= Instructions to follow =
Taking the data below line by line, count those that include the word "SONAR" and report the number alone.

··· Data for review ···

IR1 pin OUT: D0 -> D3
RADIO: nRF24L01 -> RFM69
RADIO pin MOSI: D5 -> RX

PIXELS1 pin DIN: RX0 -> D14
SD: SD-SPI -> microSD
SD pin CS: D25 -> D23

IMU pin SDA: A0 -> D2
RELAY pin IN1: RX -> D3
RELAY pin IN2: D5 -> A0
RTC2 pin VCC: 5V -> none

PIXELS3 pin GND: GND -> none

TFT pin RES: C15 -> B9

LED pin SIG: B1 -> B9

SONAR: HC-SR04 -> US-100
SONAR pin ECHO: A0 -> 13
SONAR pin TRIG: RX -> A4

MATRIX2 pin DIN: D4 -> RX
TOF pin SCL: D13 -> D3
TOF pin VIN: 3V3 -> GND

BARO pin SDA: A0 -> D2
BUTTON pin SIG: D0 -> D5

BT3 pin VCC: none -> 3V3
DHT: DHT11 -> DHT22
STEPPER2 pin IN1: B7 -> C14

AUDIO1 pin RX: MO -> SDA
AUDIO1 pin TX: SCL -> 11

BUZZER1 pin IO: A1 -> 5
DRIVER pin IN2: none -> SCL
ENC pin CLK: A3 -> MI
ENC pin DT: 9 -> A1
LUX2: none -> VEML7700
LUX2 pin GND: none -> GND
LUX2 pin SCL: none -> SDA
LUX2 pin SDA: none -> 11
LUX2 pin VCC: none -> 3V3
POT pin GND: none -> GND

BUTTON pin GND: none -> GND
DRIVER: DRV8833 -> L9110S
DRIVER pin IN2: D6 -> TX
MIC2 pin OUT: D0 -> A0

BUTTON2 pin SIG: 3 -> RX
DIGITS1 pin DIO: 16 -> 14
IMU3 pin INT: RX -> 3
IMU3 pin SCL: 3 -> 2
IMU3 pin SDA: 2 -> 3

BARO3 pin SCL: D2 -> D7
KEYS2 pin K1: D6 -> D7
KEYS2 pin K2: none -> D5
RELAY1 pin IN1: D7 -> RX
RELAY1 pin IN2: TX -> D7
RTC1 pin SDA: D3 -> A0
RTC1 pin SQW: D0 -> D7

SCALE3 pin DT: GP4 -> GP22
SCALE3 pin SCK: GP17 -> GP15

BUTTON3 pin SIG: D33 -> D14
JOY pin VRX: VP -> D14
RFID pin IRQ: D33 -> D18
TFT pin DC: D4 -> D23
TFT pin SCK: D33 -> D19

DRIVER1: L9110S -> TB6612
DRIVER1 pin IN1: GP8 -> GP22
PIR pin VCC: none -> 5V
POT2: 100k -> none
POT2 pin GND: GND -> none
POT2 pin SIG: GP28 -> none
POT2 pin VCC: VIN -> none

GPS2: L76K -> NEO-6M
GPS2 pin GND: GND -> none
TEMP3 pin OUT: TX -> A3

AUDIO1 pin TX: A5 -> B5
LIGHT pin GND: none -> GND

···

= Solution for this problem =
3